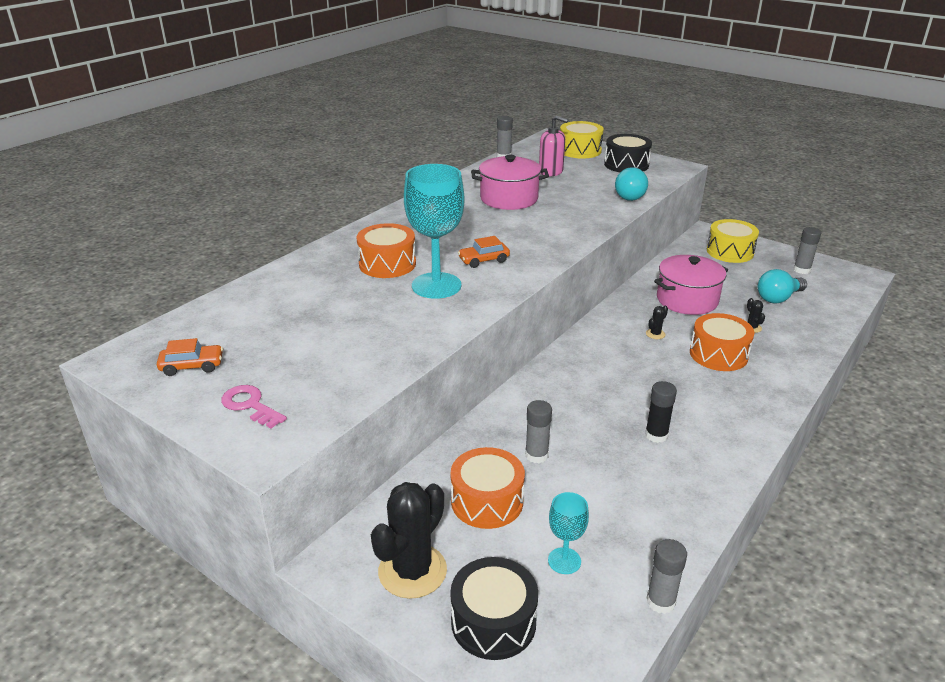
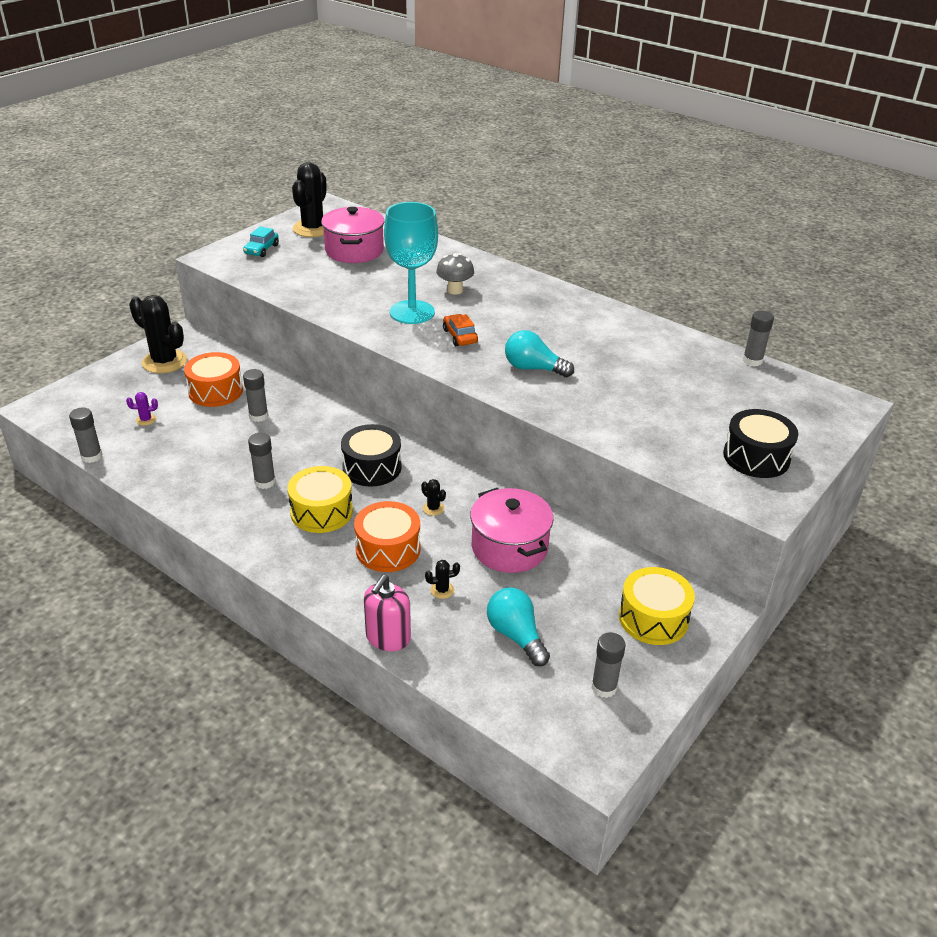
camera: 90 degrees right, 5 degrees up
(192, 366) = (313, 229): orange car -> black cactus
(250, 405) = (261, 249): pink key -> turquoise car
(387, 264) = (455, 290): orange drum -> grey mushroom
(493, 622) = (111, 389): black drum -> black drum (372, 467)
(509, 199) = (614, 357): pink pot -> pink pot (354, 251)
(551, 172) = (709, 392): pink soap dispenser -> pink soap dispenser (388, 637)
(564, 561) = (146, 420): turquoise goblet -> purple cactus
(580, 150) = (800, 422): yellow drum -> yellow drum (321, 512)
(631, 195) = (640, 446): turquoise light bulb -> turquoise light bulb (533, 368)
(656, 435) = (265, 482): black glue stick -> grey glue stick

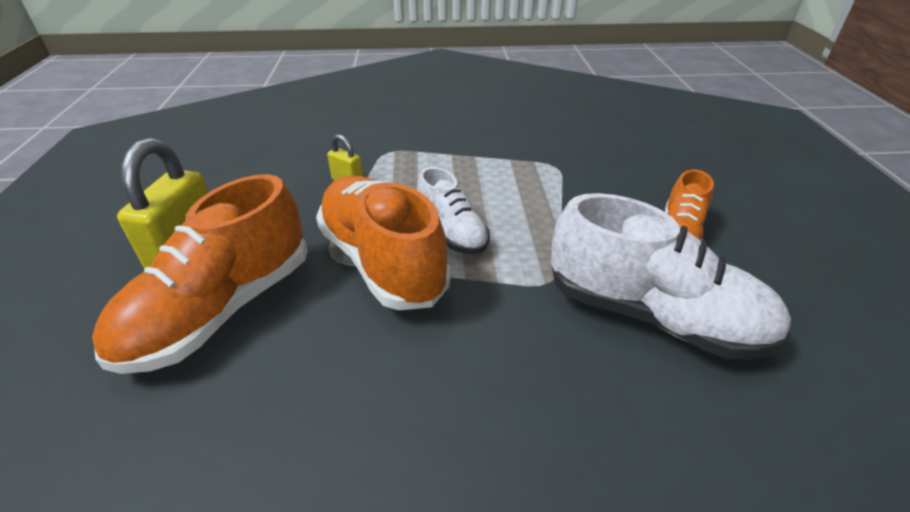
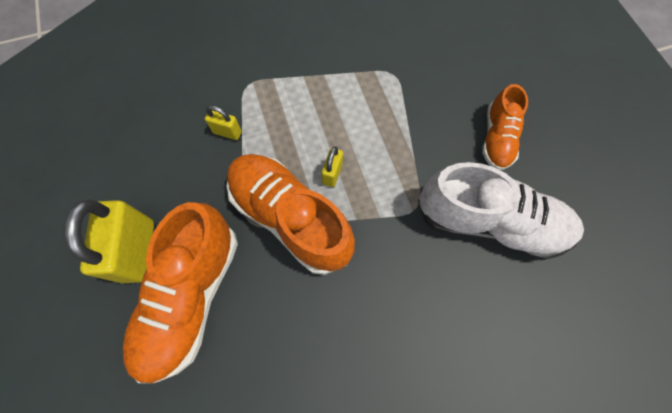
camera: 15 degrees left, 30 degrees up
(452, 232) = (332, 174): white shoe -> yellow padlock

-------------------------

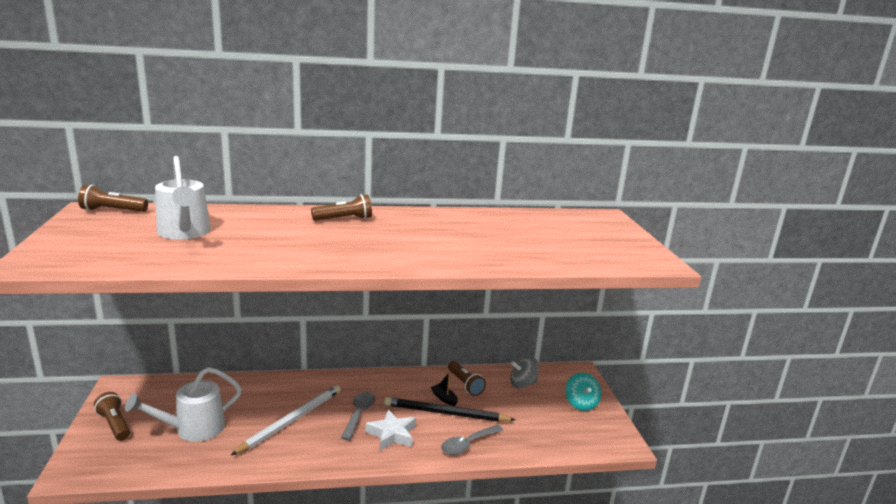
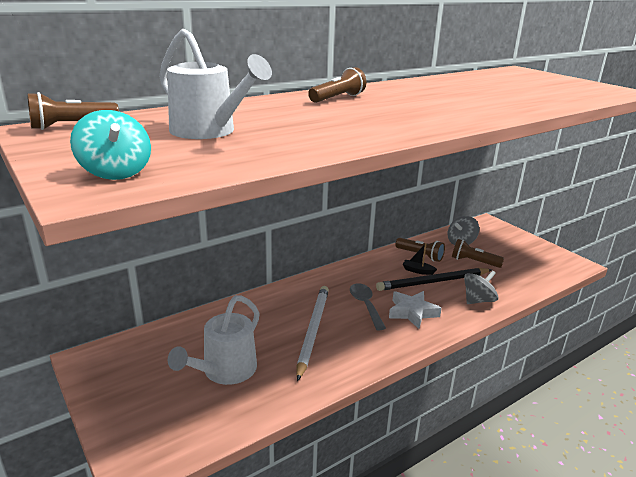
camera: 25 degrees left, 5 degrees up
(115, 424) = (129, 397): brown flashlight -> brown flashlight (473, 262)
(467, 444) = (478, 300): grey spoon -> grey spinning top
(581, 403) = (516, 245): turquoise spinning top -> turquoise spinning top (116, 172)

-------------------------

Requirement
Within the material above, output exactly the lines from the one with "camera: 25 degrees left, 5 degrees up" through the one with "(581, 403) = (516, 245): turquoise", end lines included, and nothing besides.

Solution for this task
camera: 25 degrees left, 5 degrees up
(115, 424) = (129, 397): brown flashlight -> brown flashlight (473, 262)
(467, 444) = (478, 300): grey spoon -> grey spinning top
(581, 403) = (516, 245): turquoise spinning top -> turquoise spinning top (116, 172)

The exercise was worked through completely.